** Opening SUPPLIED DATA block **

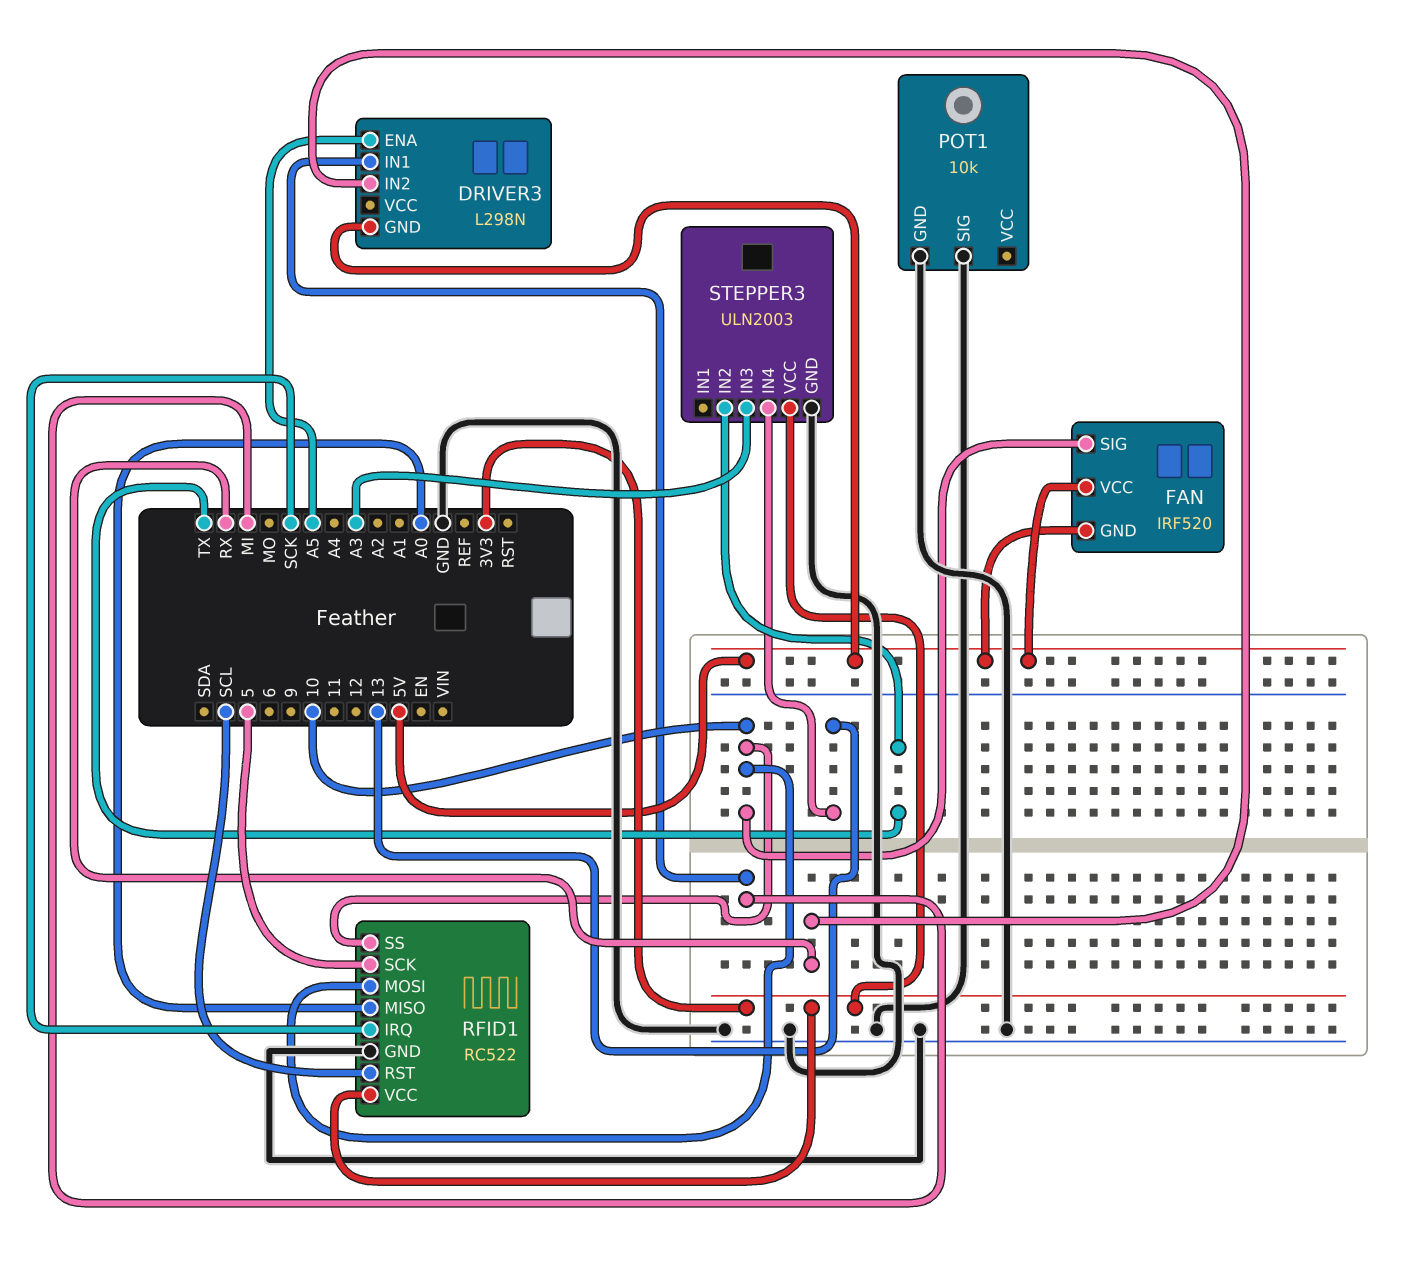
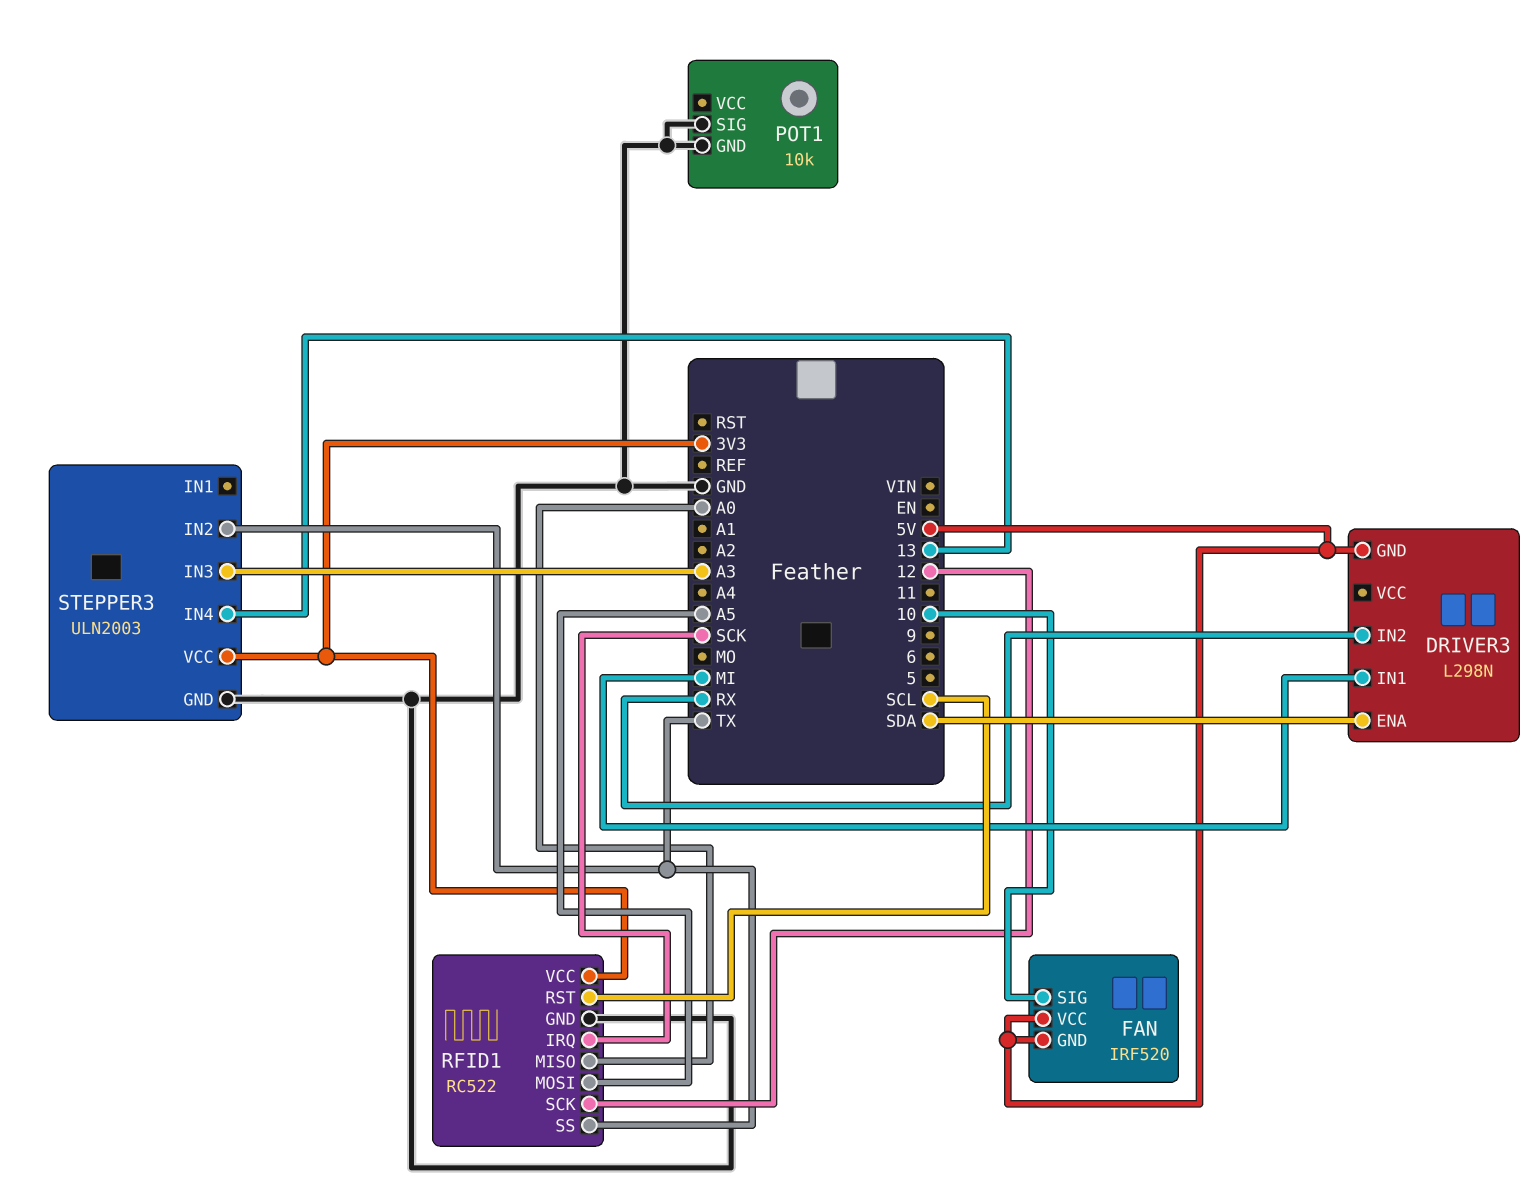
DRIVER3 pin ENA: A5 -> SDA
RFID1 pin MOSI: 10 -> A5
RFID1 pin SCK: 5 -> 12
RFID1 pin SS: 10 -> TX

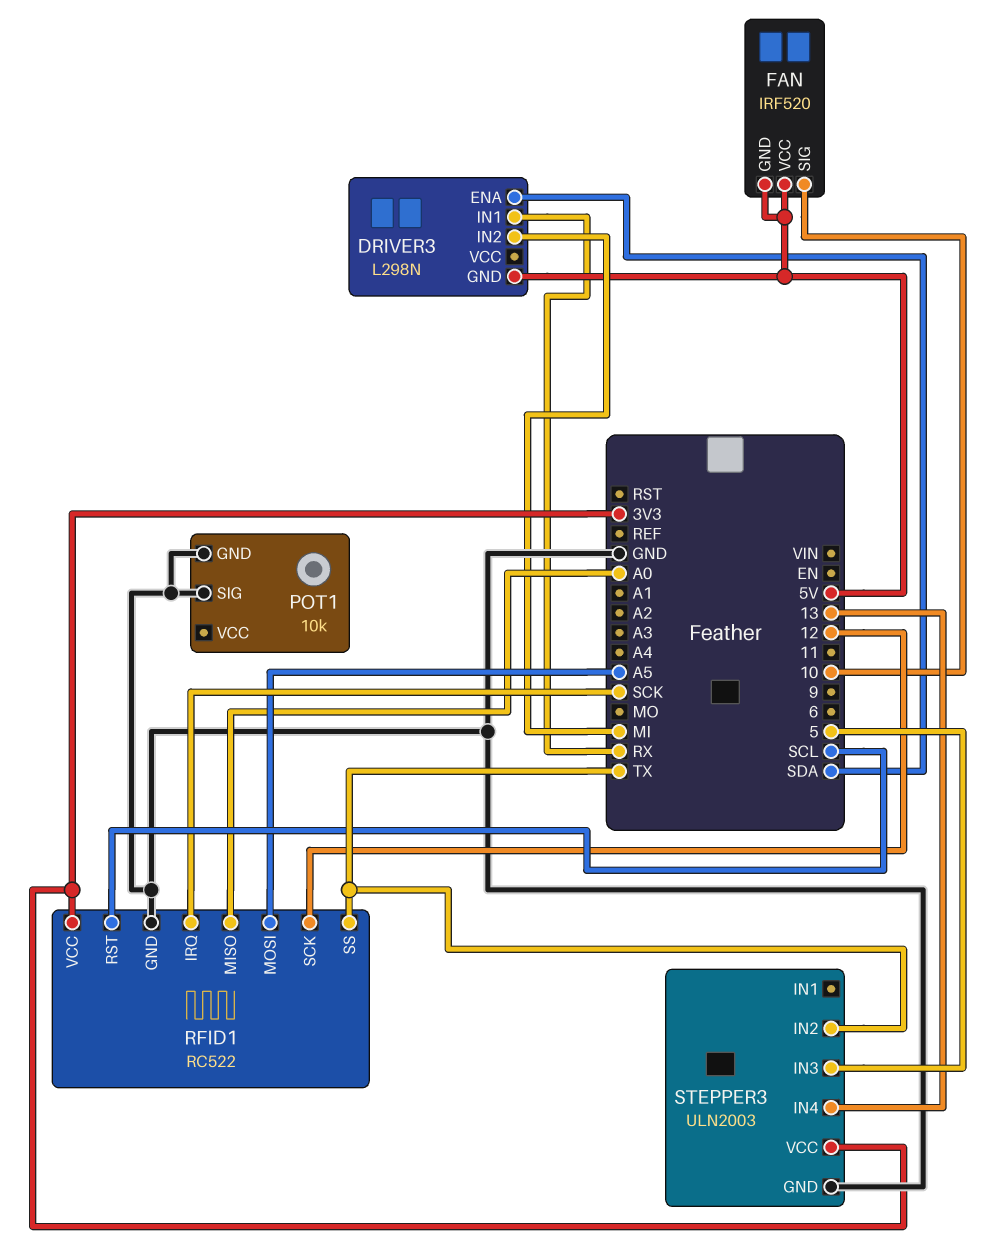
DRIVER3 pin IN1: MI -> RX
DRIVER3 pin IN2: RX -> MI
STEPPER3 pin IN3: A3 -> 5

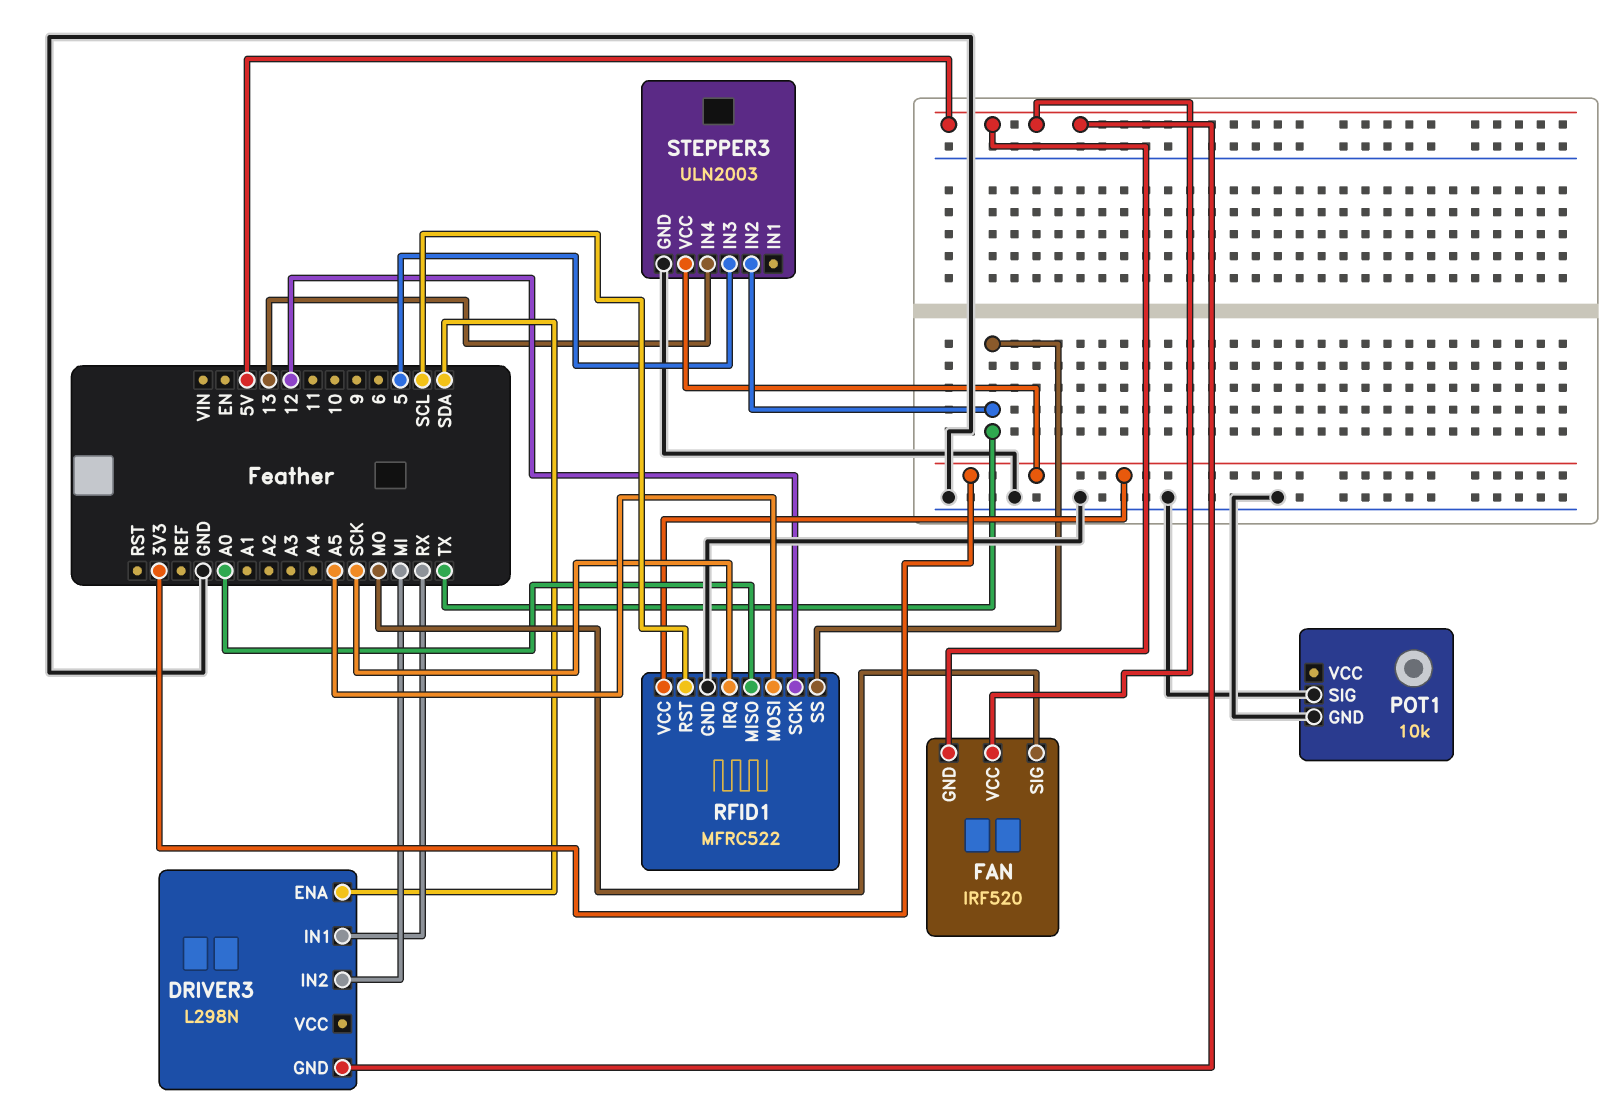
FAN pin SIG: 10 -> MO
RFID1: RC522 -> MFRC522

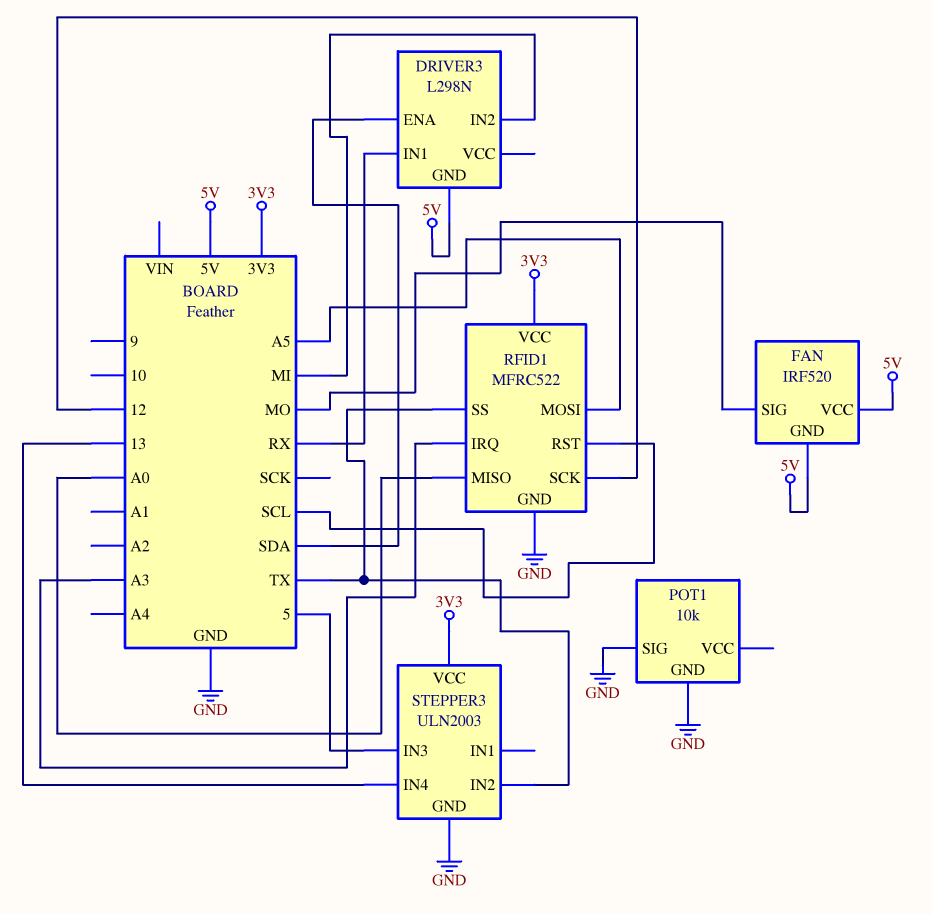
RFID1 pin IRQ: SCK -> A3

** Closing SUPPLIED DATA block **

→ WHAT IS NEEDED:
The expected answer is the line with "STEPPER3 pin IN3: A3 -> 5" followed by every remaining line of the listing, each restated exactly, with all pictures dropped.

→ TASK OUTPUT:
STEPPER3 pin IN3: A3 -> 5

FAN pin SIG: 10 -> MO
RFID1: RC522 -> MFRC522

RFID1 pin IRQ: SCK -> A3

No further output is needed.